§ **Instructions to follow**:
Quote these lines exactly: the one that holds "black circle: (167, 97) -> (147, 94), moved" and every line after it to the end of the material below. Skip pictures.

....................

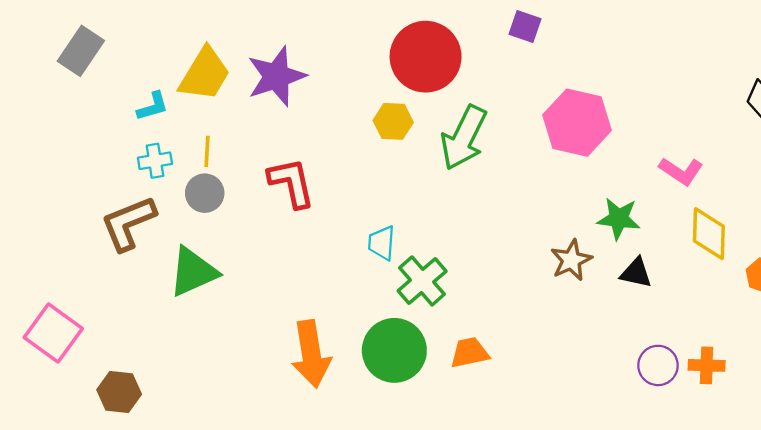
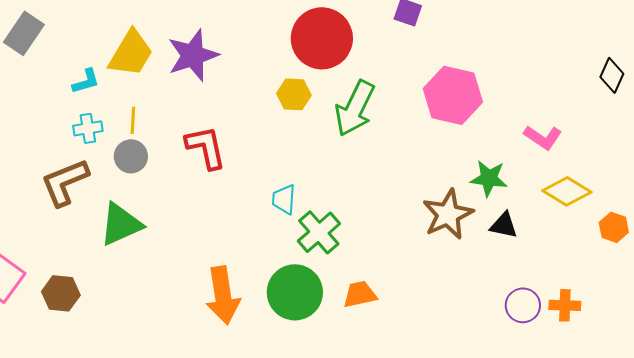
yellow diamond: (709, 234) -> (567, 191), turned -60
brown star: (571, 260) -> (448, 214), size x1.4
brown hexagon: (119, 392) -> (61, 293), moved

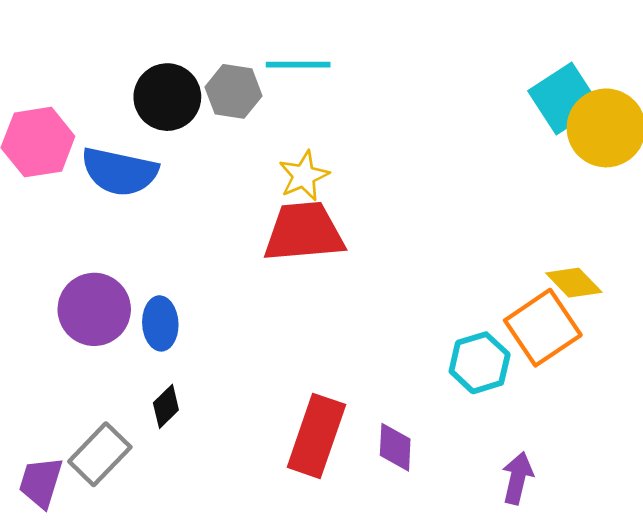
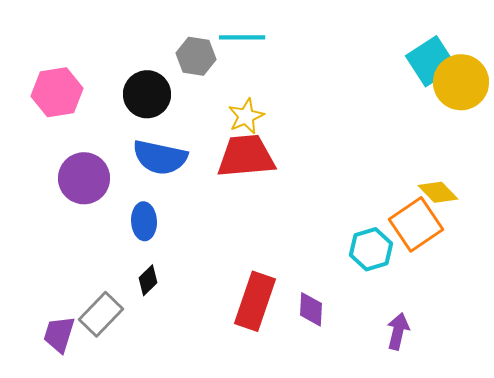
black circle: (167, 97) -> (147, 94), moved
blue semicircle: (120, 172) -> (160, 157), moved
purple circle: (94, 309) -> (84, 178), moved

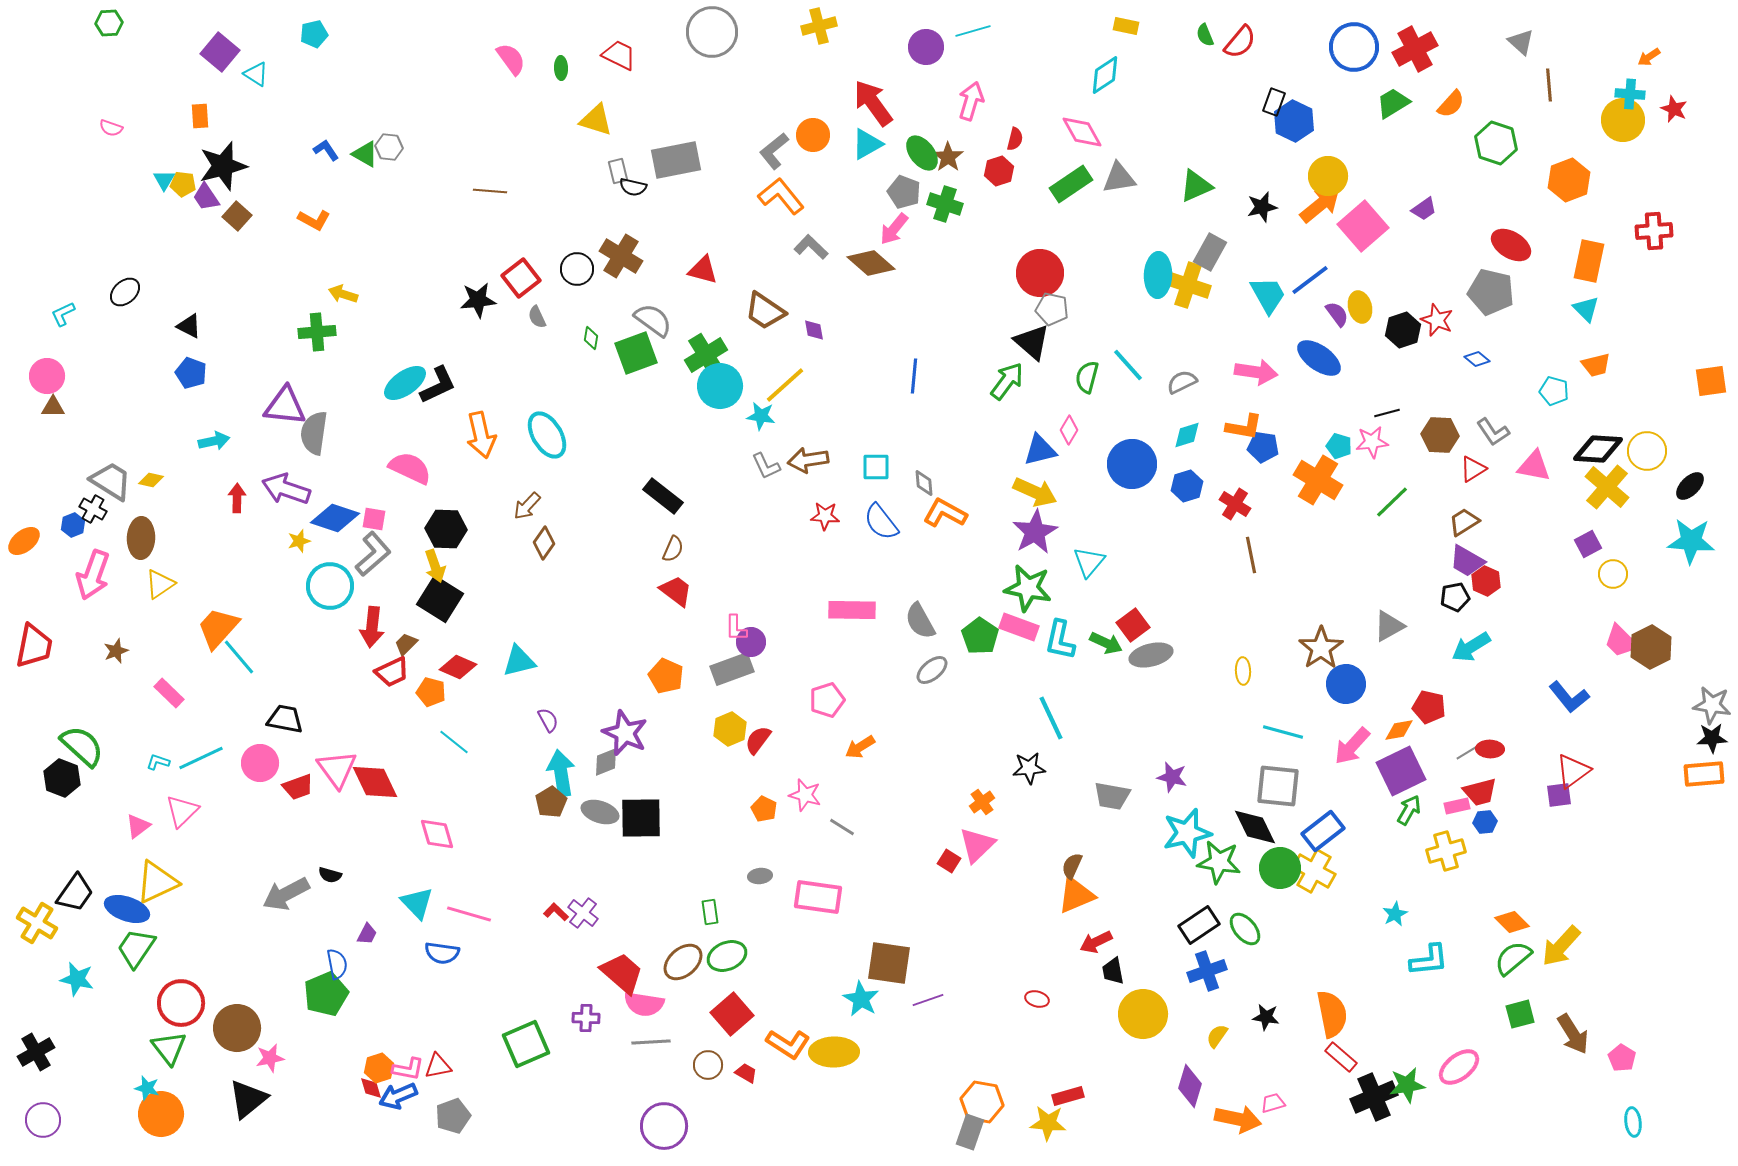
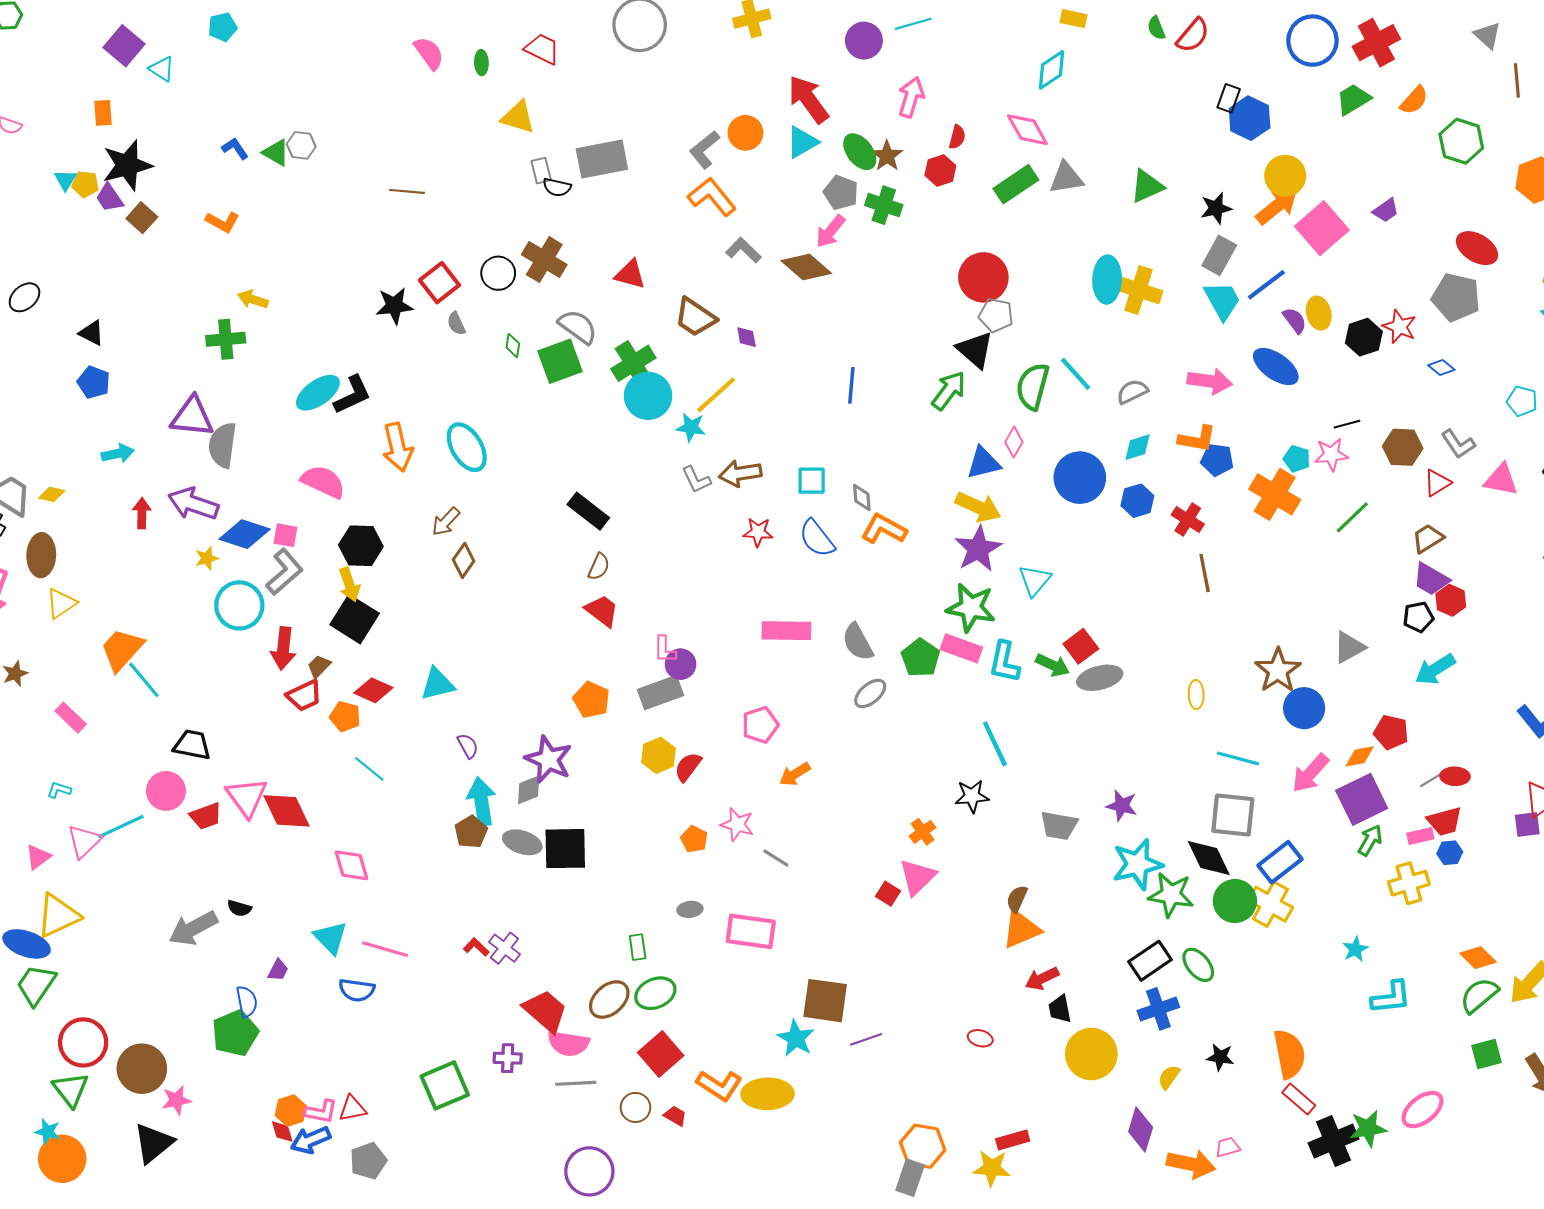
gray rectangle: (1210, 252) -> (1219, 255), moved
green semicircle: (1087, 377) -> (1033, 386), size x1.4
cyan line: (201, 758) -> (121, 827), moved

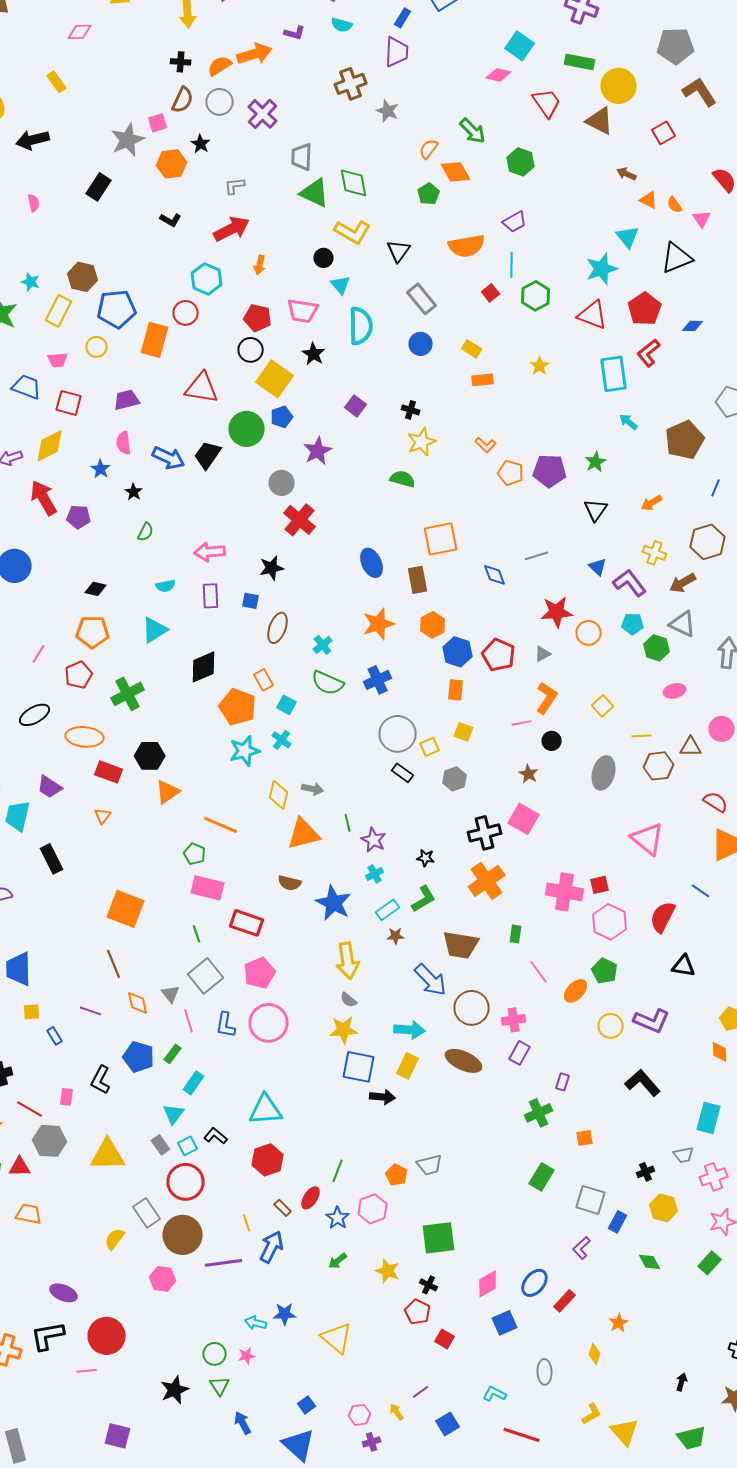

....................

§ **Finished exercise**:
black circle: (167, 97) -> (147, 94), moved
blue semicircle: (120, 172) -> (160, 157), moved
purple circle: (94, 309) -> (84, 178), moved

gray rectangle: (1210, 252) -> (1219, 255), moved
green semicircle: (1087, 377) -> (1033, 386), size x1.4
cyan line: (201, 758) -> (121, 827), moved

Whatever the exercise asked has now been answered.